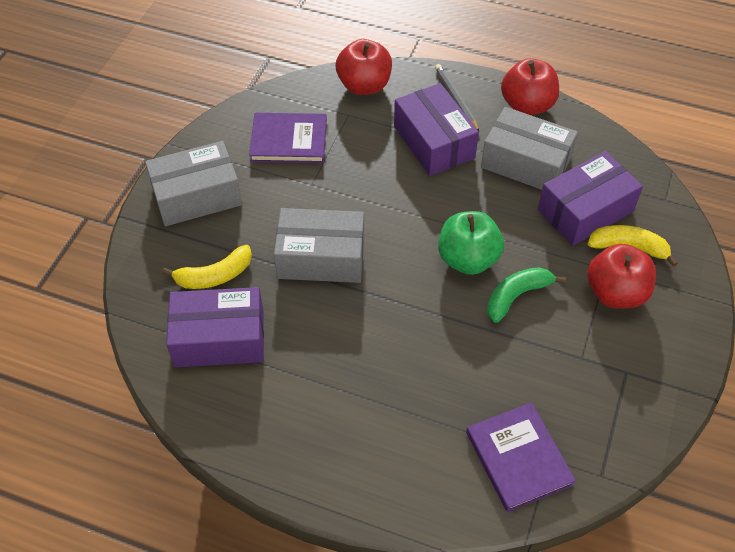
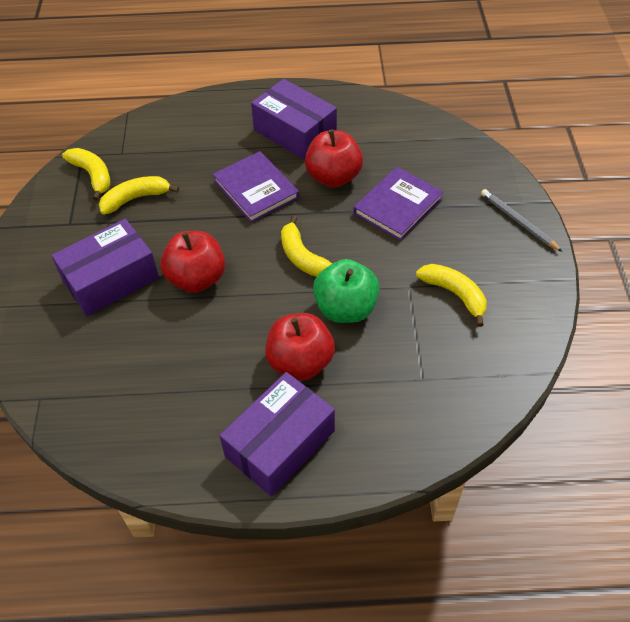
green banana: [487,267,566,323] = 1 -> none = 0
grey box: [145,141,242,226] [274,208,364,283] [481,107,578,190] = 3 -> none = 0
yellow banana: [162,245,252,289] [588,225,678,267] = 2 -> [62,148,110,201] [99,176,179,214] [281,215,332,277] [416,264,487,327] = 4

...

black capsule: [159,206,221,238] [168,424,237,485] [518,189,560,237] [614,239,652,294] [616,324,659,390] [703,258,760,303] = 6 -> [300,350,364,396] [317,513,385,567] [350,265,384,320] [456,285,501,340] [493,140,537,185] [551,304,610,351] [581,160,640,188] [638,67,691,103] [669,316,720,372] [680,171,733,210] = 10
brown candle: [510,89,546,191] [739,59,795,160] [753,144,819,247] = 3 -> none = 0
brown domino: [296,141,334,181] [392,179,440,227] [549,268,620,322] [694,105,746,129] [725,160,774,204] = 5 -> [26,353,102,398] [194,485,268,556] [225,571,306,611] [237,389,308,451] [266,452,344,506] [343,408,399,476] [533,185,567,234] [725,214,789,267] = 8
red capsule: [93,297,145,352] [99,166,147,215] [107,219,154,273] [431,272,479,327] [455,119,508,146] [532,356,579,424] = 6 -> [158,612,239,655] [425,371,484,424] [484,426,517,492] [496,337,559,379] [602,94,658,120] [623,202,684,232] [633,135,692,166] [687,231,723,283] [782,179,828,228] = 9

---

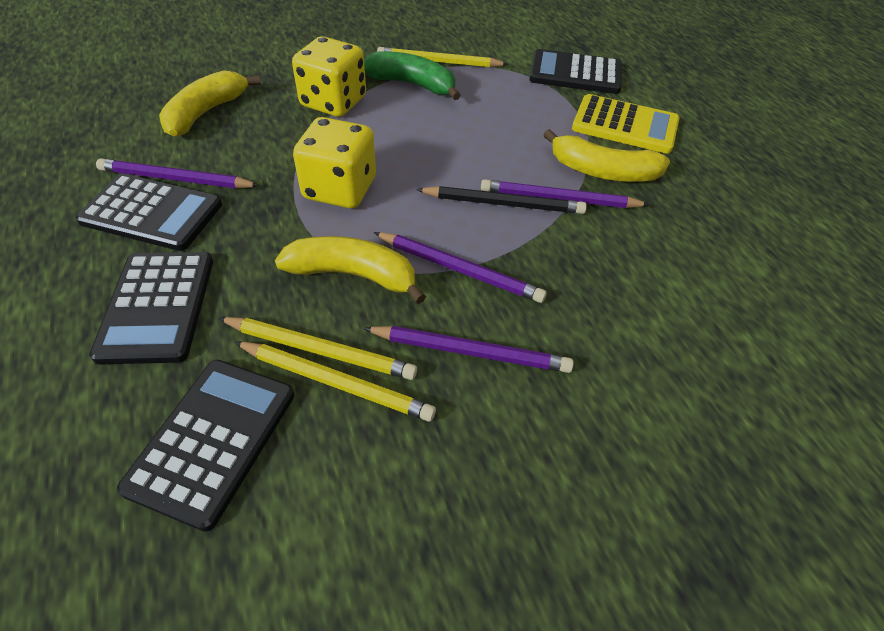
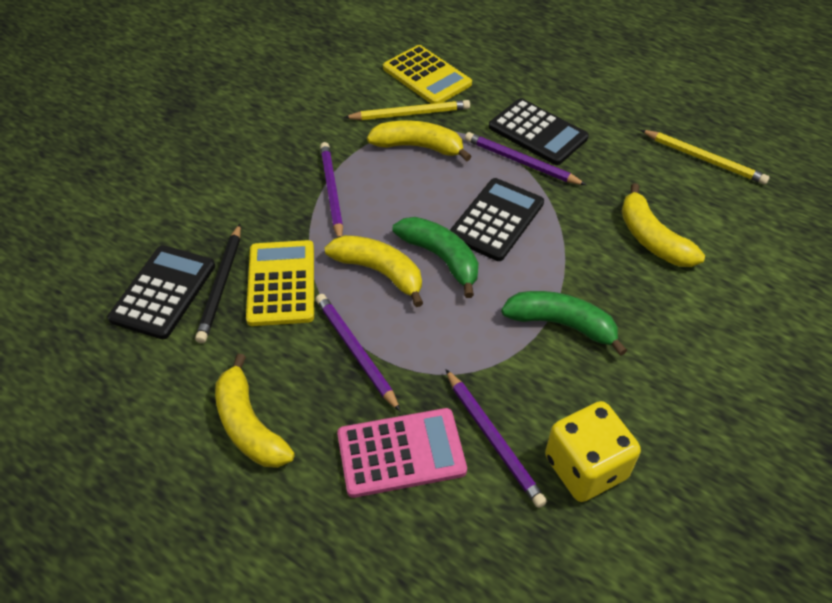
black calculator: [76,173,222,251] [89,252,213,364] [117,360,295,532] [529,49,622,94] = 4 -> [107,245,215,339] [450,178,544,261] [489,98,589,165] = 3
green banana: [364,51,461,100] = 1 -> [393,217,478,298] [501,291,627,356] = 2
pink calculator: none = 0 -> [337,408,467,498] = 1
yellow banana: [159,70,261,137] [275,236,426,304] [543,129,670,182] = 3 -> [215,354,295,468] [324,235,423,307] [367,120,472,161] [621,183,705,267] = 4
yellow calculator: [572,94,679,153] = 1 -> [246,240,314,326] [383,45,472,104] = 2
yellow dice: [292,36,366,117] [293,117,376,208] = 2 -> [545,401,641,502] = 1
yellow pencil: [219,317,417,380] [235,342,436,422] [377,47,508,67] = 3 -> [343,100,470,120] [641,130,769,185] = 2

> **Directive**: All that is wanted is a faithful reproduction of the line above with "yellow calculator: [572,94,679,153]", the line with "yellow pencil: [219,317,417,380]", and every line in between.

> **Written response**:
yellow calculator: [572,94,679,153] = 1 -> [246,240,314,326] [383,45,472,104] = 2
yellow dice: [292,36,366,117] [293,117,376,208] = 2 -> [545,401,641,502] = 1
yellow pencil: [219,317,417,380] [235,342,436,422] [377,47,508,67] = 3 -> [343,100,470,120] [641,130,769,185] = 2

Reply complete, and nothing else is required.